*WHAT TO WORK ON:* Set down the records below verbatim, running from the line that contains "This screenshot has" through the line that contains "center [805, 1760].", inclusive. Leave the pictures out of your answer.

*SUPPLIED DATA:*
========

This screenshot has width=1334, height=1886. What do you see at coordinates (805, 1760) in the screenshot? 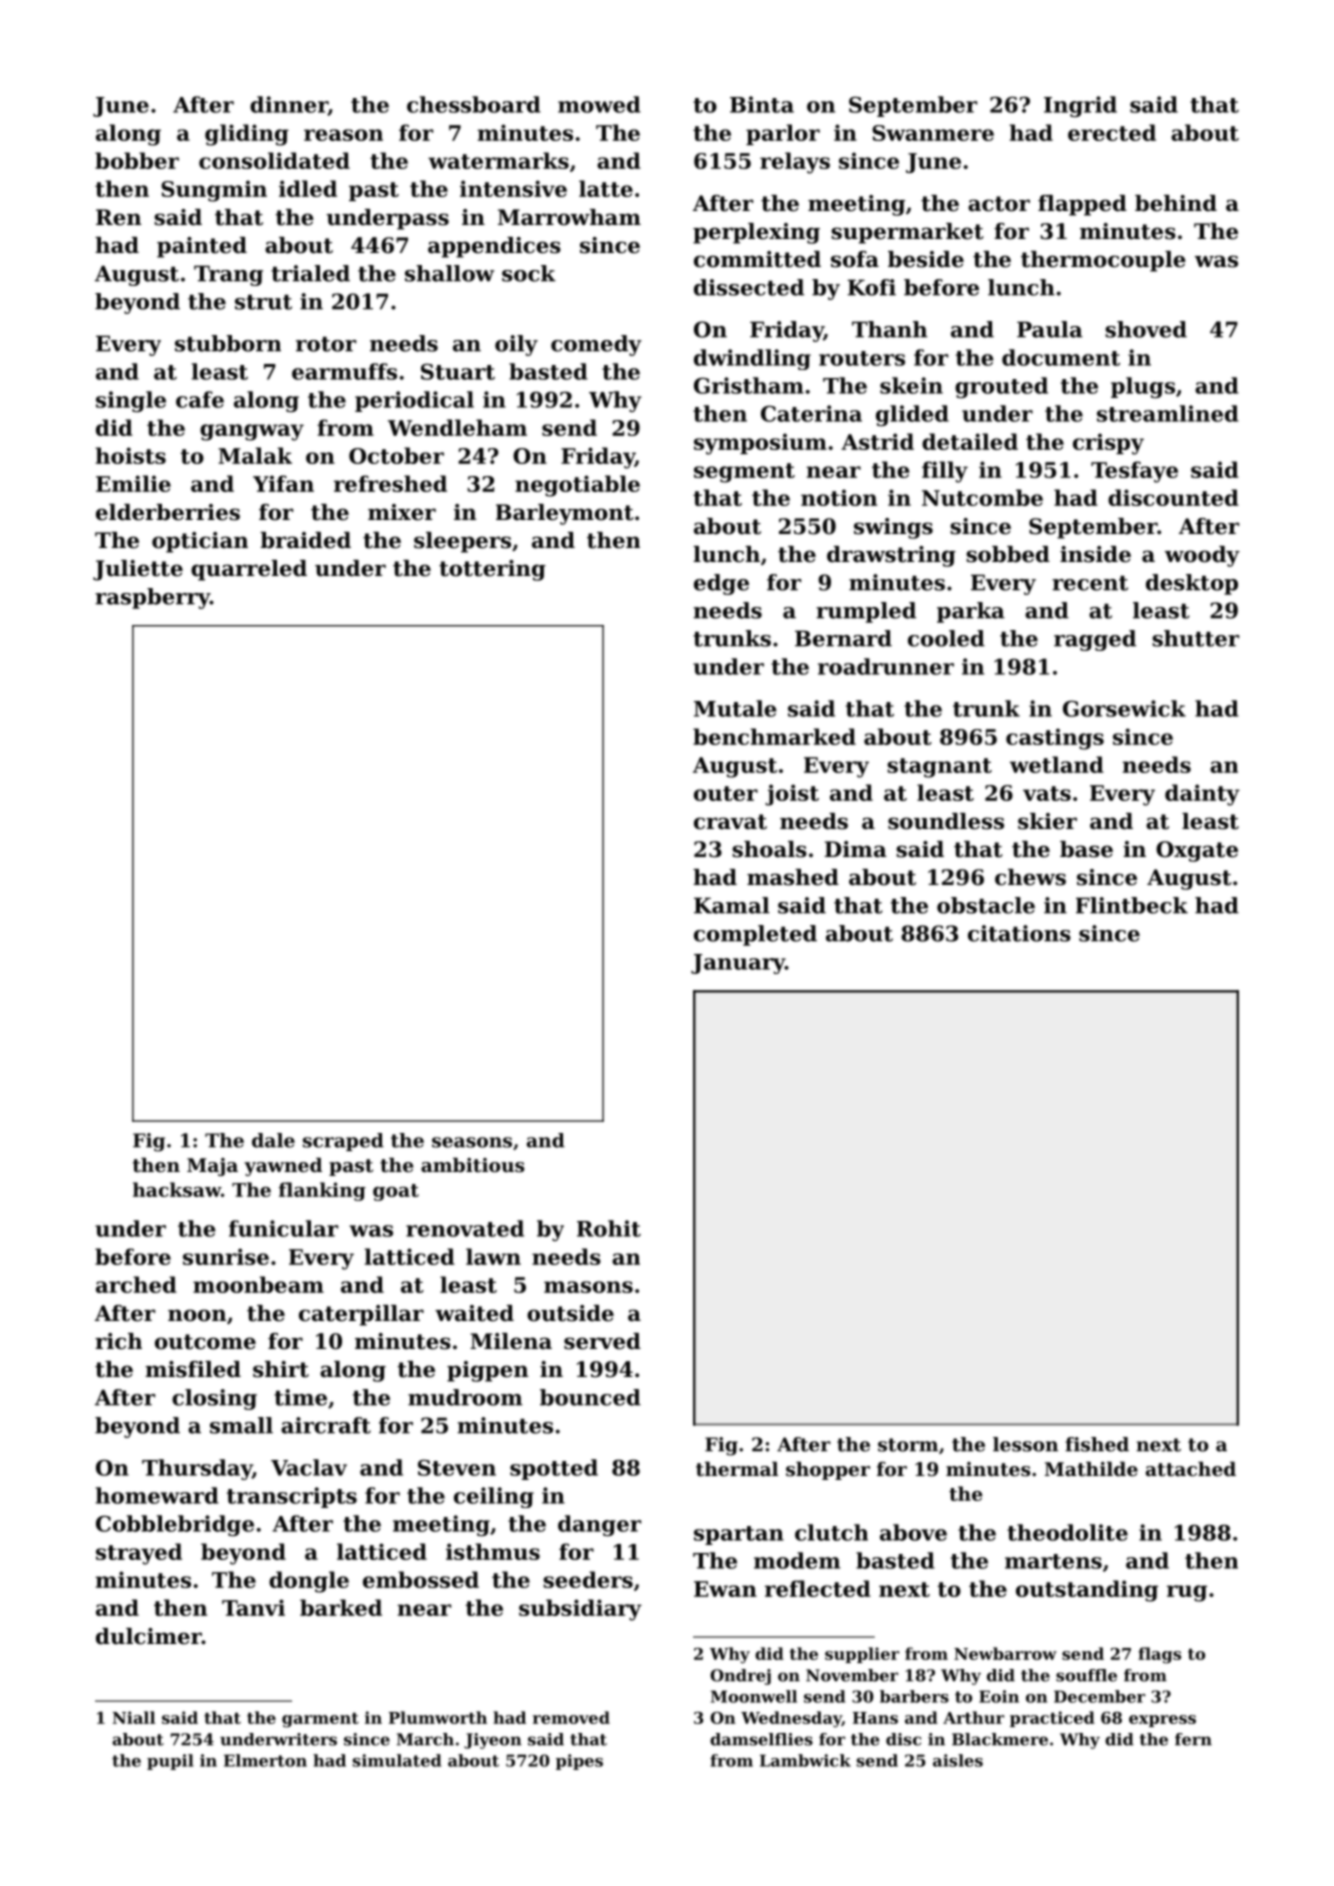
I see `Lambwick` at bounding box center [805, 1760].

========

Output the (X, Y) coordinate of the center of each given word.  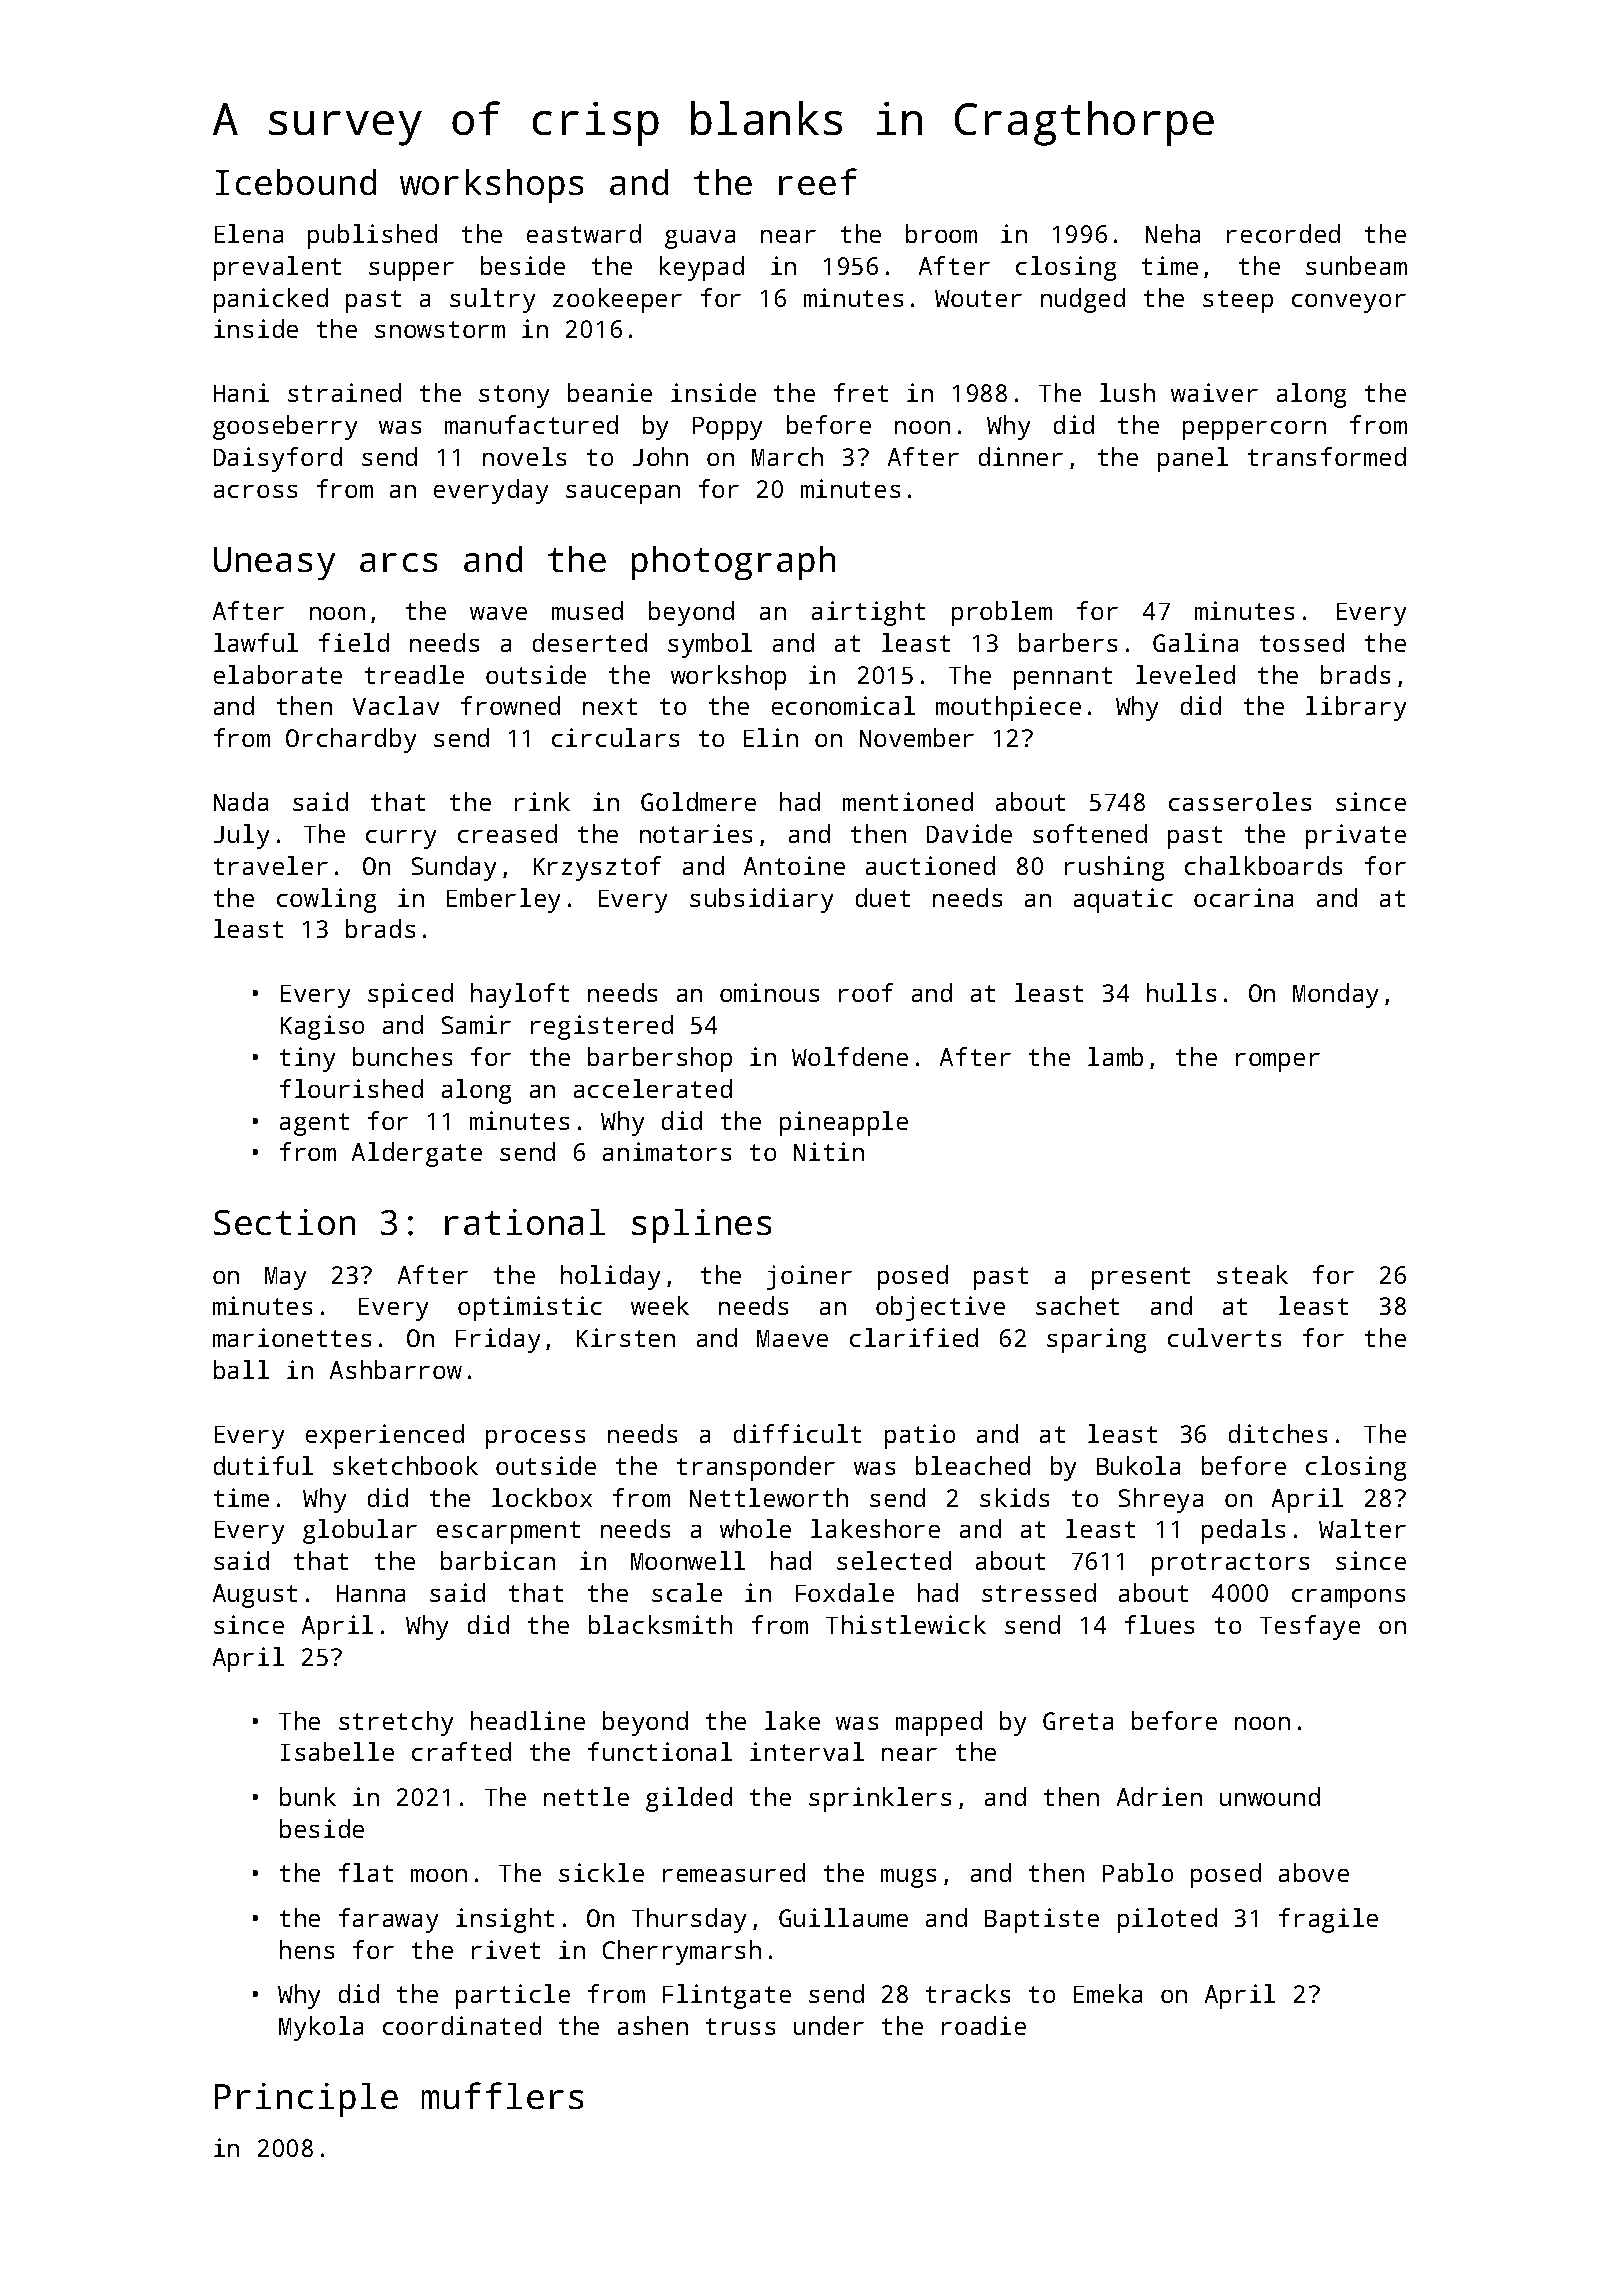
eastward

========

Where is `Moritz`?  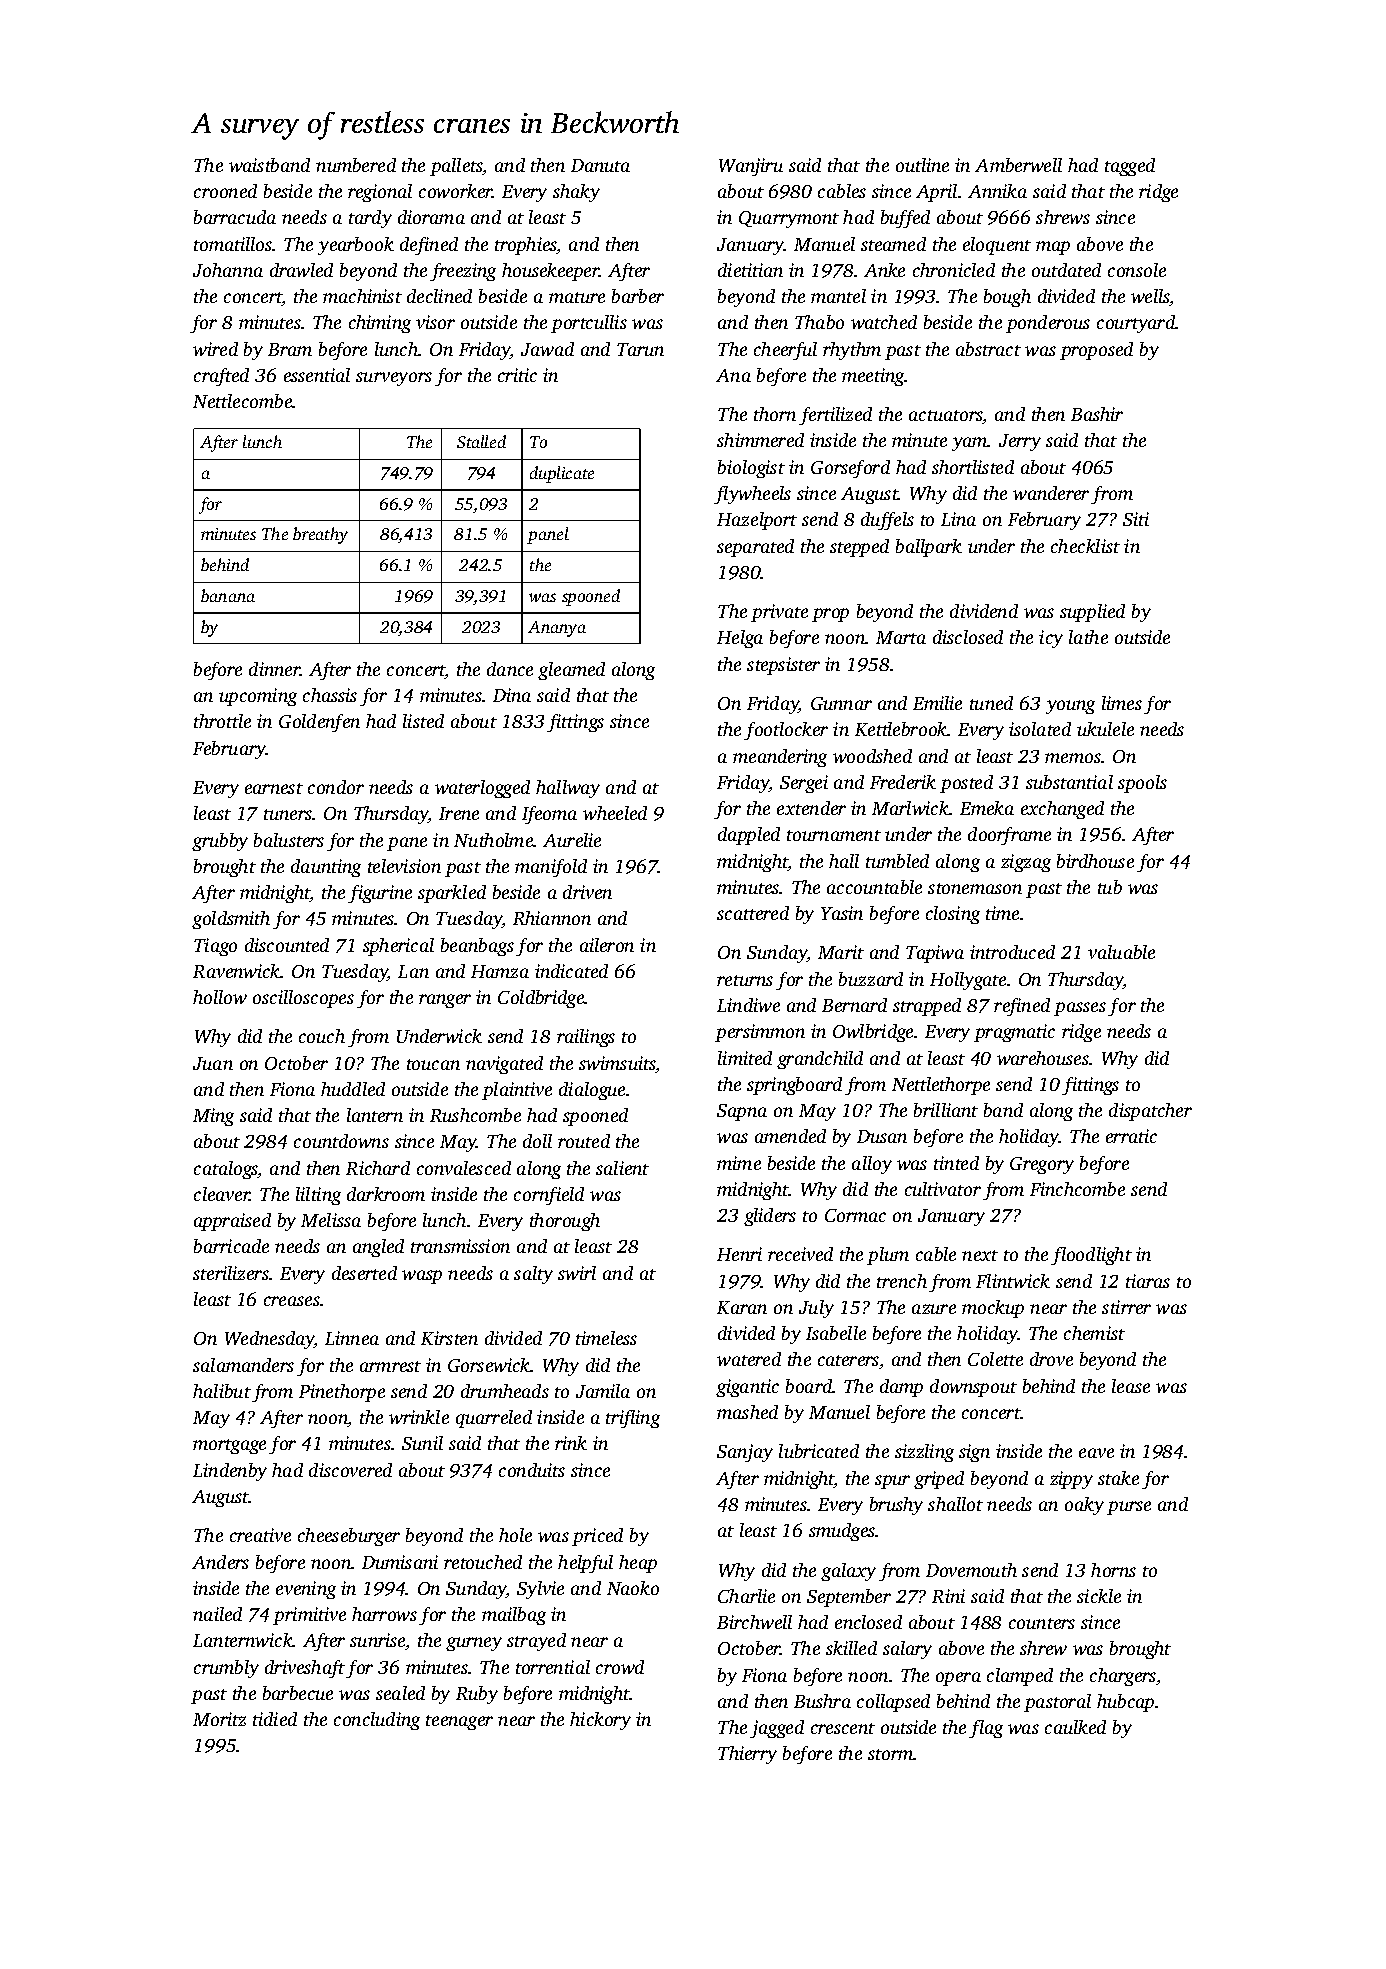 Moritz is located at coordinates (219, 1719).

========

*THE COMPLETED TASK:*
This screenshot has width=1334, height=1886. What do you see at coordinates (805, 1760) in the screenshot? 
I see `Lambwick` at bounding box center [805, 1760].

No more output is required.